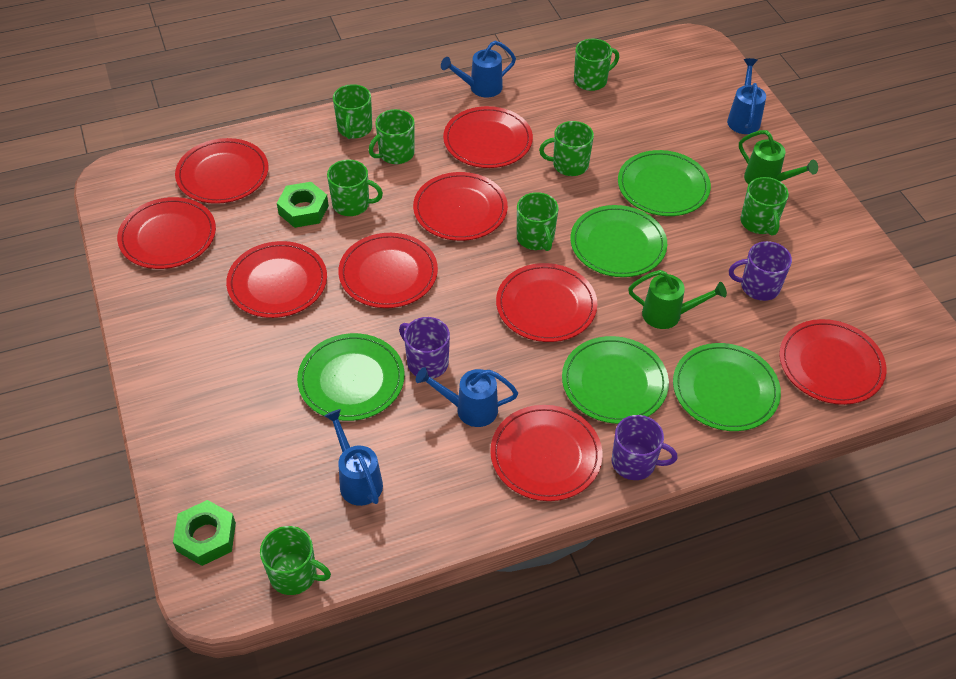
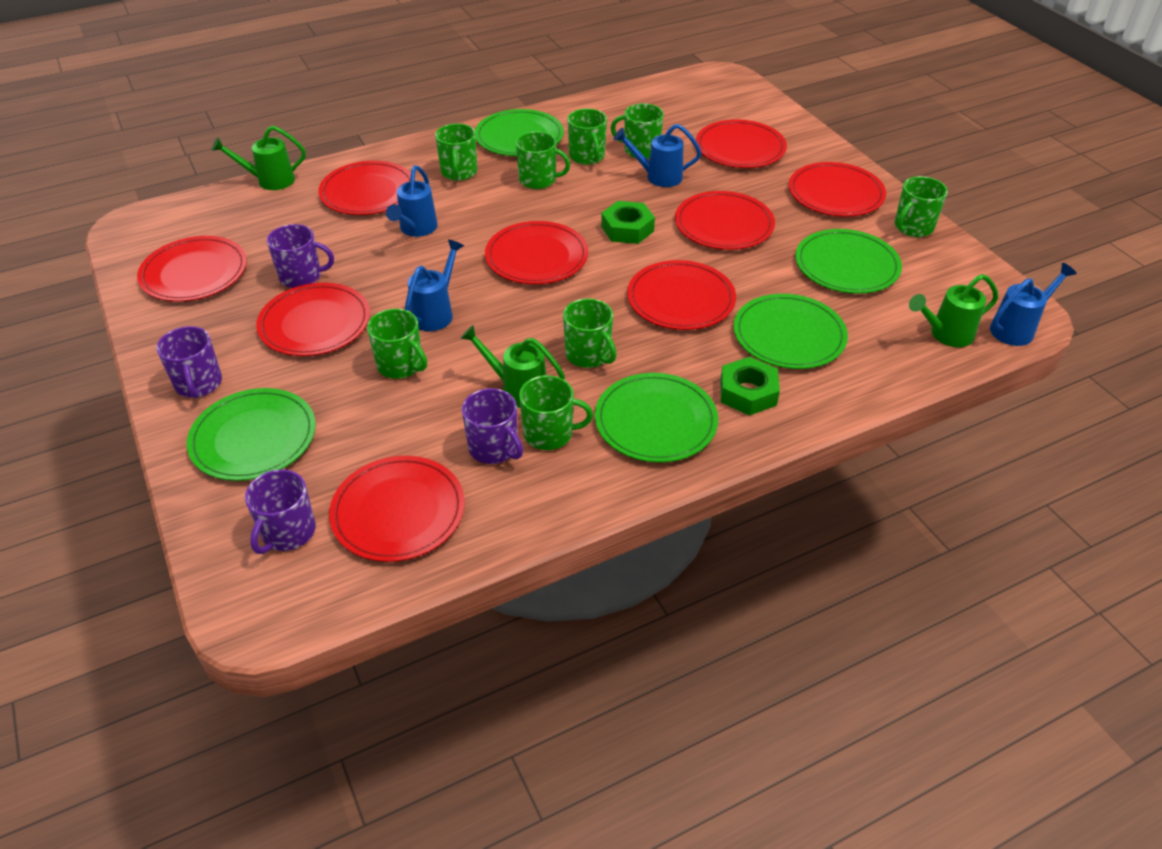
green watering can: 2 -> 3
purple mug: 3 -> 4

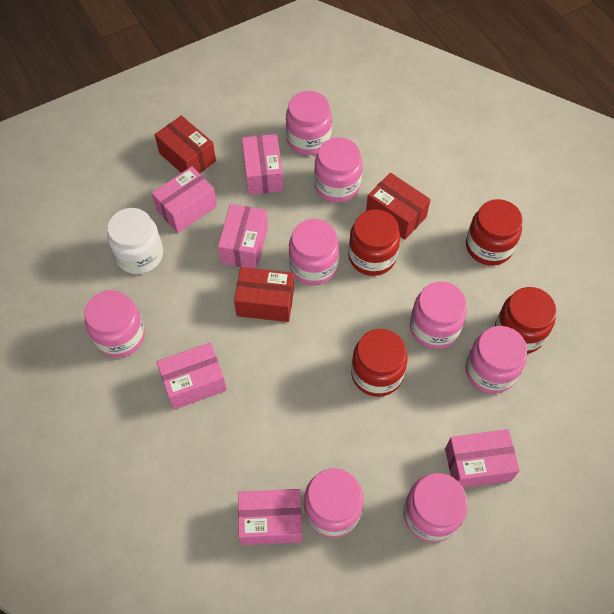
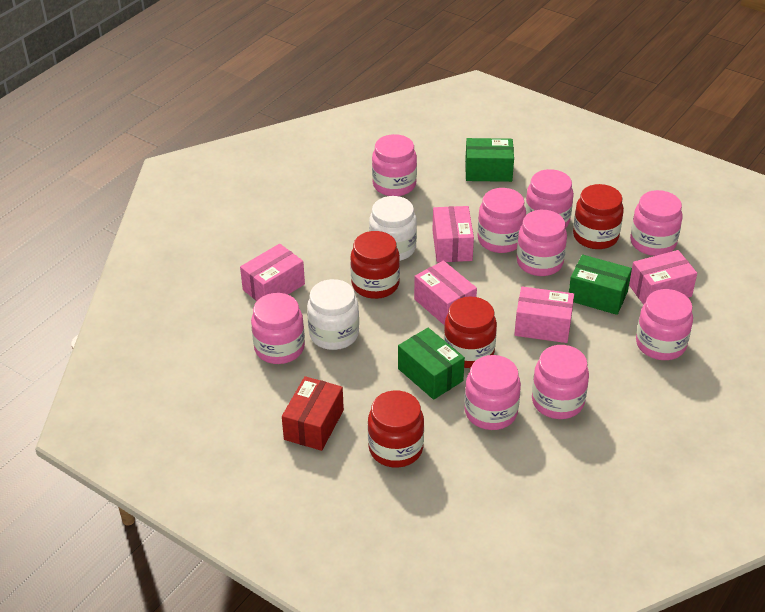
green box: 0 -> 3
pink box: 6 -> 5
pink jar: 8 -> 9
red box: 3 -> 1
white jar: 1 -> 2

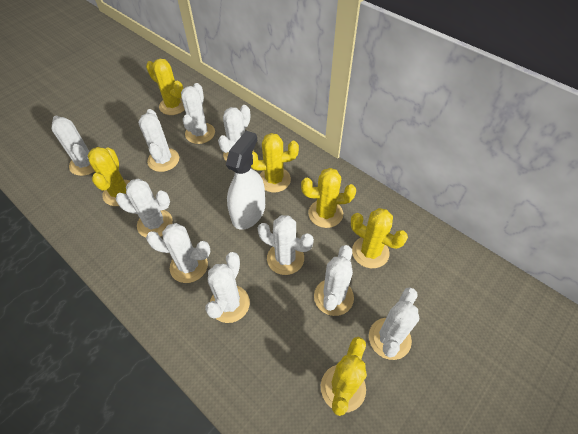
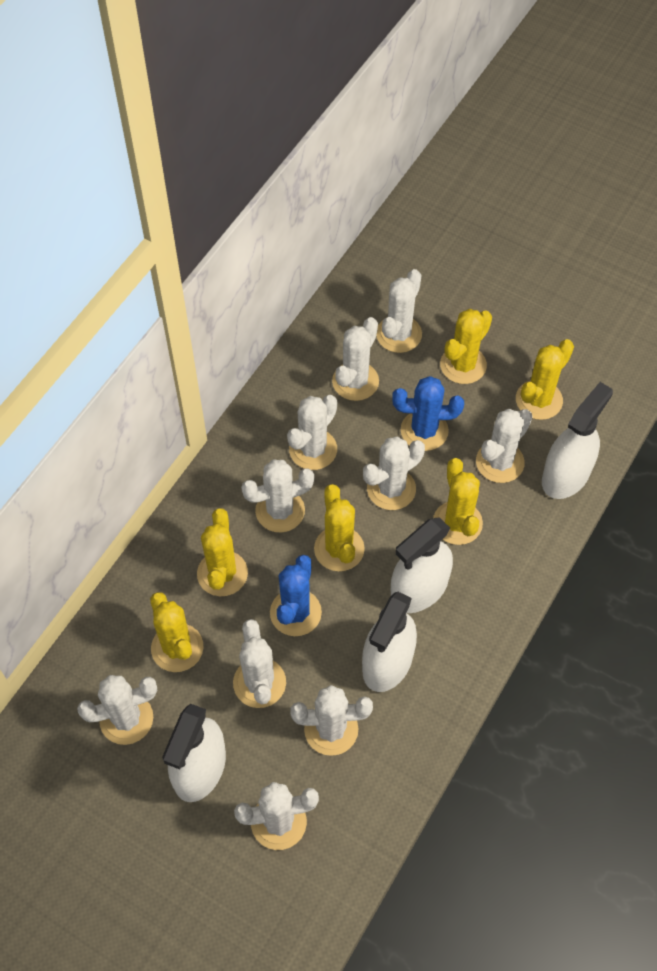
blue cactus: 0 -> 2
white spray bottle: 1 -> 4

-=-=-=-=-

_ACTIVITY_
Print exactly, and print only, the lines from the line with "purple mug: 3 -> 4" through the last line of the entries, both ends included. No pictures belong in the result.

_EXERCISE OUTPUT_
purple mug: 3 -> 4

green box: 0 -> 3
pink box: 6 -> 5
pink jar: 8 -> 9
red box: 3 -> 1
white jar: 1 -> 2

blue cactus: 0 -> 2
white spray bottle: 1 -> 4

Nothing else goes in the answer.